Action item -> Once you find the line with "372,555 to 417,526" in the entries below, return exactly every line from it through the line with "betide (yellow) 741,484".

Task inputs ->
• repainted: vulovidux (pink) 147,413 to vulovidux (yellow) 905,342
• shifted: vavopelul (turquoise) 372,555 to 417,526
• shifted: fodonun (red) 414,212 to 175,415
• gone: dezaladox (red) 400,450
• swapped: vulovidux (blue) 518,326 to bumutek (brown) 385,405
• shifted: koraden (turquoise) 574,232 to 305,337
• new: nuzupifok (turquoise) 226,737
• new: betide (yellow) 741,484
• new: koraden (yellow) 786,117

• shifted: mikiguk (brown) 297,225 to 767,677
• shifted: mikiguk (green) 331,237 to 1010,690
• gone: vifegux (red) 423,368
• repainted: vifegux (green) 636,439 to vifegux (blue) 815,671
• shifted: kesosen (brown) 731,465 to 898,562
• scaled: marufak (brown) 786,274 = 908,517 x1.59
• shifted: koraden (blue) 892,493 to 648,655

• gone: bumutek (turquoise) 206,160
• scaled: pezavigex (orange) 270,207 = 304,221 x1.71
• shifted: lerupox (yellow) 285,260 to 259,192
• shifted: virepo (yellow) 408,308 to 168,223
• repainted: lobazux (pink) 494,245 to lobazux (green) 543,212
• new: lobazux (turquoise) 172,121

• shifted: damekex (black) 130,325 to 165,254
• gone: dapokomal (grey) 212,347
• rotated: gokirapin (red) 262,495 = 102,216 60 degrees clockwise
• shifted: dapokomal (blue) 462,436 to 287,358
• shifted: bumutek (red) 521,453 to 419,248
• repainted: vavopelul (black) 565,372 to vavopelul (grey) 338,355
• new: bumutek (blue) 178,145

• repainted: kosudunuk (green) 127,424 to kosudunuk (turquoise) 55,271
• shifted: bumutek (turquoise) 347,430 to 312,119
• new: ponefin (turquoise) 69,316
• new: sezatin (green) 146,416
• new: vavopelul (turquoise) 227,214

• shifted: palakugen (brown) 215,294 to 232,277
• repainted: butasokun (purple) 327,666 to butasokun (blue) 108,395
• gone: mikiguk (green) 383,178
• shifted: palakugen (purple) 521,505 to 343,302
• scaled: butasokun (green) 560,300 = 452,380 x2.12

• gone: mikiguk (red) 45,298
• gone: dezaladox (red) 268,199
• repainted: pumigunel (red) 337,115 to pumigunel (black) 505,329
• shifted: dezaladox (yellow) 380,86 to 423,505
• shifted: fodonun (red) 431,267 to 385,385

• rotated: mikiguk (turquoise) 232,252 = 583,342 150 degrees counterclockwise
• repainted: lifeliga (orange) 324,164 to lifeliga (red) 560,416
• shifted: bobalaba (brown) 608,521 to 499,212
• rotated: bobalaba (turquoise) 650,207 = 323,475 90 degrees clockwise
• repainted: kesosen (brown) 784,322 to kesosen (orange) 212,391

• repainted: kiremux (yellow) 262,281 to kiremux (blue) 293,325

Your solution ->
• shifted: vavopelul (turquoise) 372,555 to 417,526
• shifted: fodonun (red) 414,212 to 175,415
• gone: dezaladox (red) 400,450
• swapped: vulovidux (blue) 518,326 to bumutek (brown) 385,405
• shifted: koraden (turquoise) 574,232 to 305,337
• new: nuzupifok (turquoise) 226,737
• new: betide (yellow) 741,484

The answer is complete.